EXERCISE BRIEF: Once the images are set aside, return every entry exactly.

════════════════

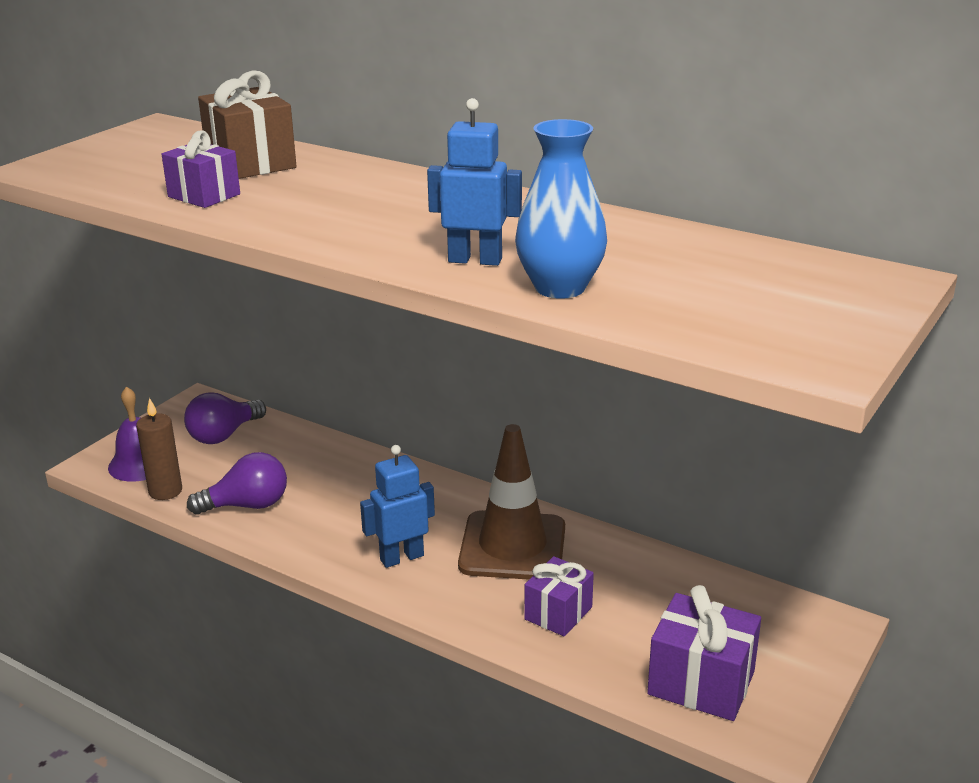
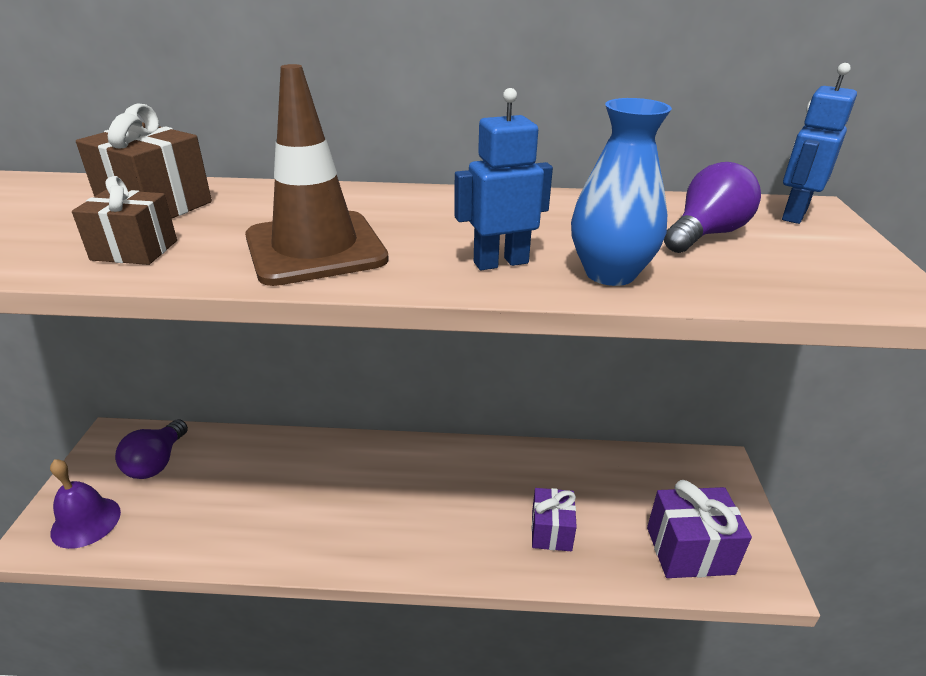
camera: 30 degrees left, 5 degrees up
brown candle [136,398,182,500] -> none
purple gift [162,130,240,208] -> brown gift [72,176,177,265]
purple light bulb [187,452,287,515] -> purple light bulb moved to [664,162,761,253]
blue robot [360,445,435,568] -> blue robot moved to [782,63,857,224]
brown traffic cone [458,424,565,580] -> brown traffic cone moved to [245,64,389,286]

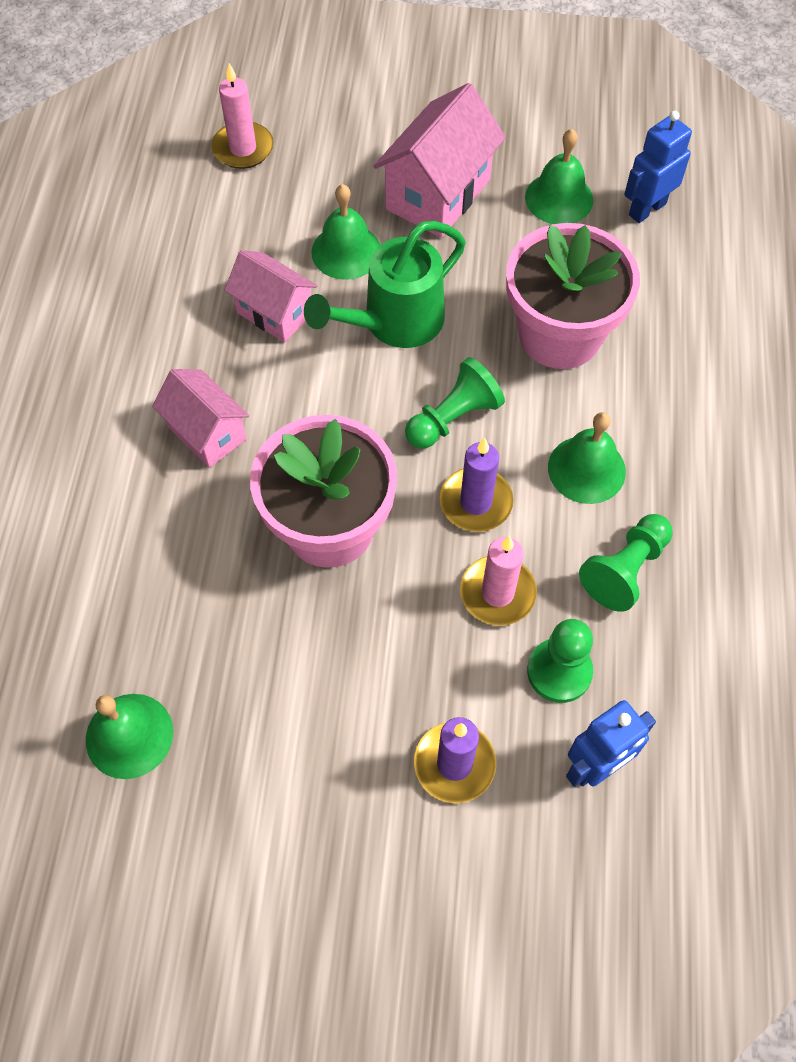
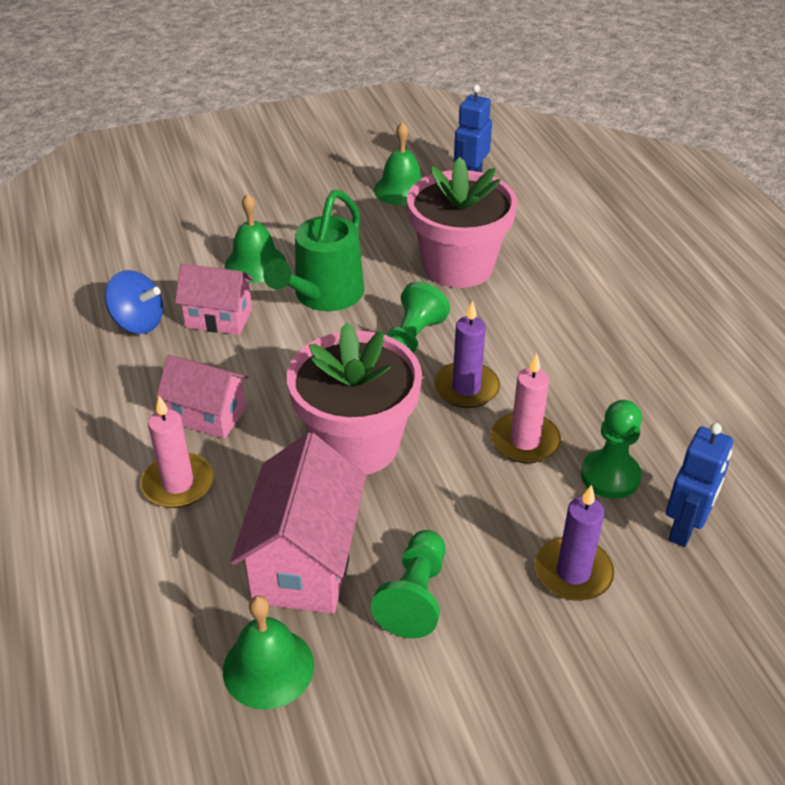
camera: 25 degrees left, 20 degrees down
pink candle [211,63,273,169] -> pink candle moved to [141,396,214,508]
pink house [374,83,506,238] -> pink house moved to [230,432,366,614]
green bell [548,412,626,504] -> none
green pawn [579,514,673,612] -> green pawn moved to [371,530,445,638]
none -> blue spinning top [105,270,163,334]

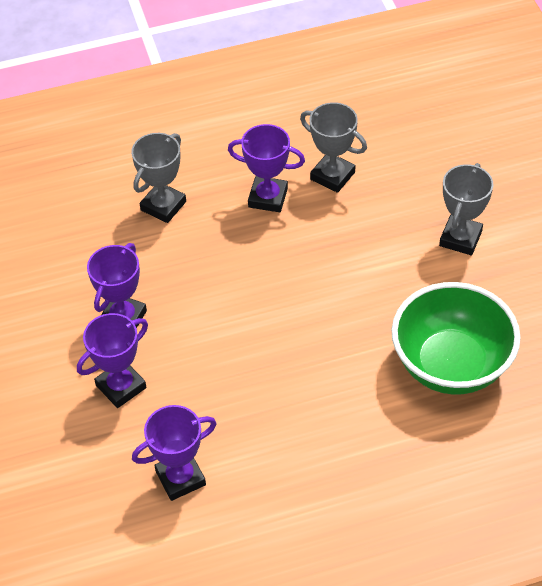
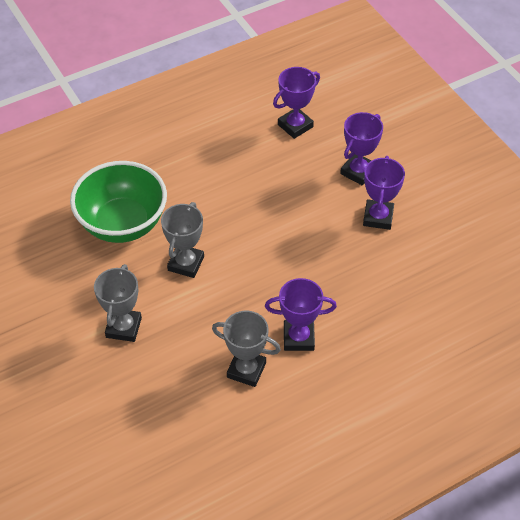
camera: 165 degrees right, 0 degrees up
grey trophy [131,133,186,223] -> grey trophy moved to [161,202,204,278]

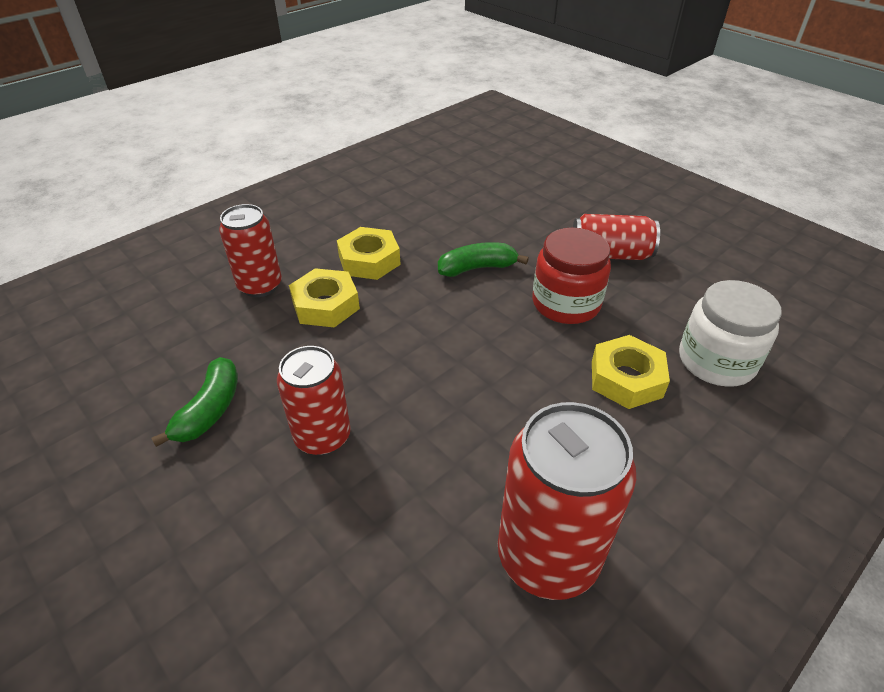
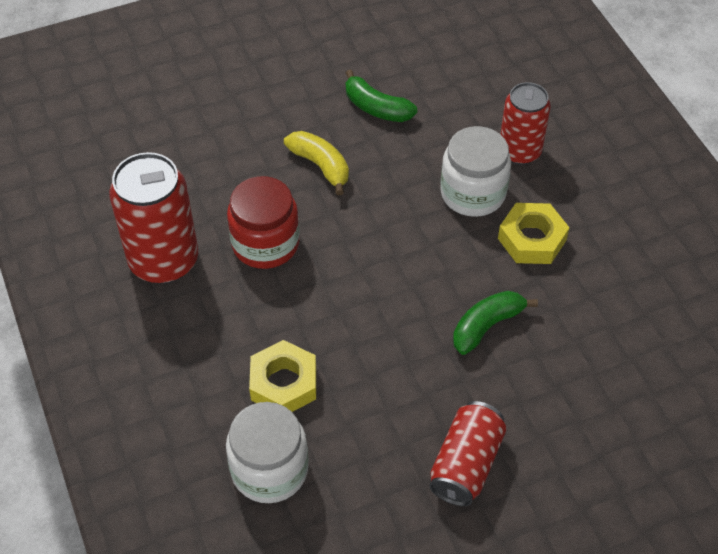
camera: 110 degrees right, 10 degrees up
red can [277,346,351,455] -> yellow banana [284,131,349,195]
yellow nut [289,268,360,328] -> white jar [440,126,511,217]
green banana [438,242,529,277] -> green banana turned 135 degrees counterclockwise [453,291,538,355]
red jar [532,228,611,324] -> red jar moved to [227,176,300,269]

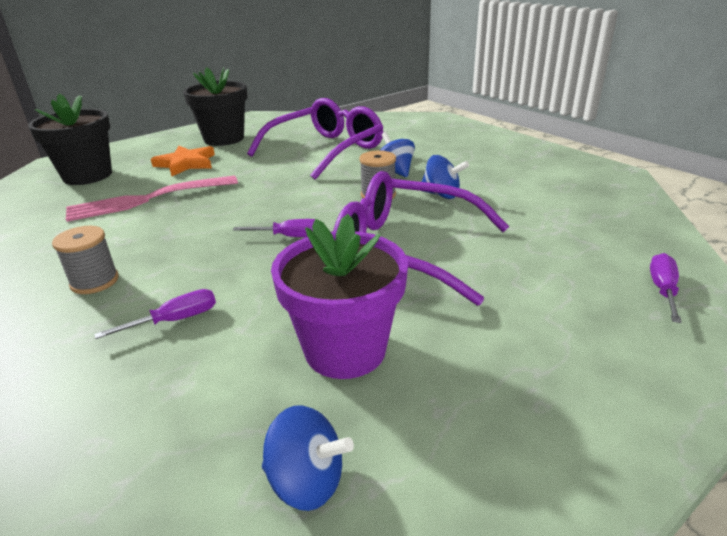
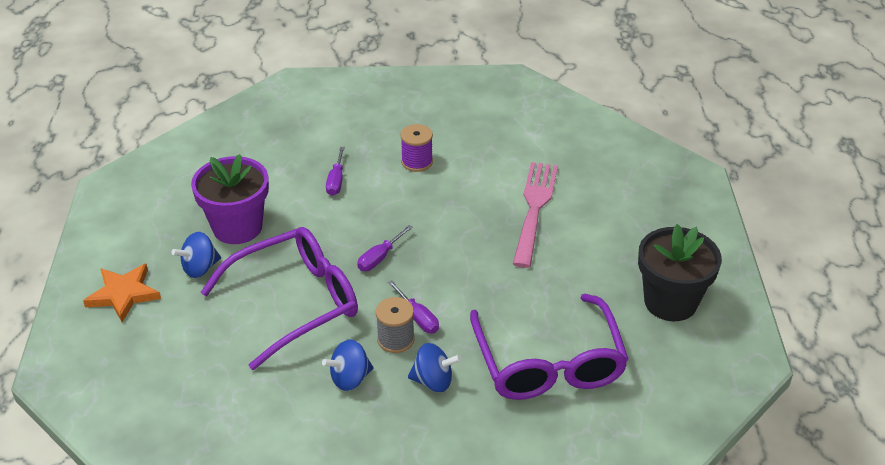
camera: 125 degrees right, 10 degrees up
black flower pot [28,94,112,185] -> none
grey spool [52,226,119,294] -> purple spool [400,124,433,172]
orange star [151,145,215,176] -> orange star moved to [83,264,161,322]
blue spinning top [262,405,354,511] -> blue spinning top moved to [171,232,221,278]
purple screwdriver [650,253,682,323] -> purple screwdriver moved to [388,280,439,333]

════════════════

RESPONSE BELOW:
camera: 30 degrees left, 5 degrees up
brown candle [136,398,182,500] -> none
purple gift [162,130,240,208] -> brown gift [72,176,177,265]
purple light bulb [187,452,287,515] -> purple light bulb moved to [664,162,761,253]
blue robot [360,445,435,568] -> blue robot moved to [782,63,857,224]
brown traffic cone [458,424,565,580] -> brown traffic cone moved to [245,64,389,286]

camera: 25 degrees left, 20 degrees down
pink candle [211,63,273,169] -> pink candle moved to [141,396,214,508]
pink house [374,83,506,238] -> pink house moved to [230,432,366,614]
green bell [548,412,626,504] -> none
green pawn [579,514,673,612] -> green pawn moved to [371,530,445,638]
none -> blue spinning top [105,270,163,334]

camera: 165 degrees right, 0 degrees up
grey trophy [131,133,186,223] -> grey trophy moved to [161,202,204,278]

camera: 110 degrees right, 10 degrees up
red can [277,346,351,455] -> yellow banana [284,131,349,195]
yellow nut [289,268,360,328] -> white jar [440,126,511,217]
green banana [438,242,529,277] -> green banana turned 135 degrees counterclockwise [453,291,538,355]
red jar [532,228,611,324] -> red jar moved to [227,176,300,269]

camera: 125 degrees right, 10 degrees up
black flower pot [28,94,112,185] -> none
grey spool [52,226,119,294] -> purple spool [400,124,433,172]
orange star [151,145,215,176] -> orange star moved to [83,264,161,322]
blue spinning top [262,405,354,511] -> blue spinning top moved to [171,232,221,278]
purple screwdriver [650,253,682,323] -> purple screwdriver moved to [388,280,439,333]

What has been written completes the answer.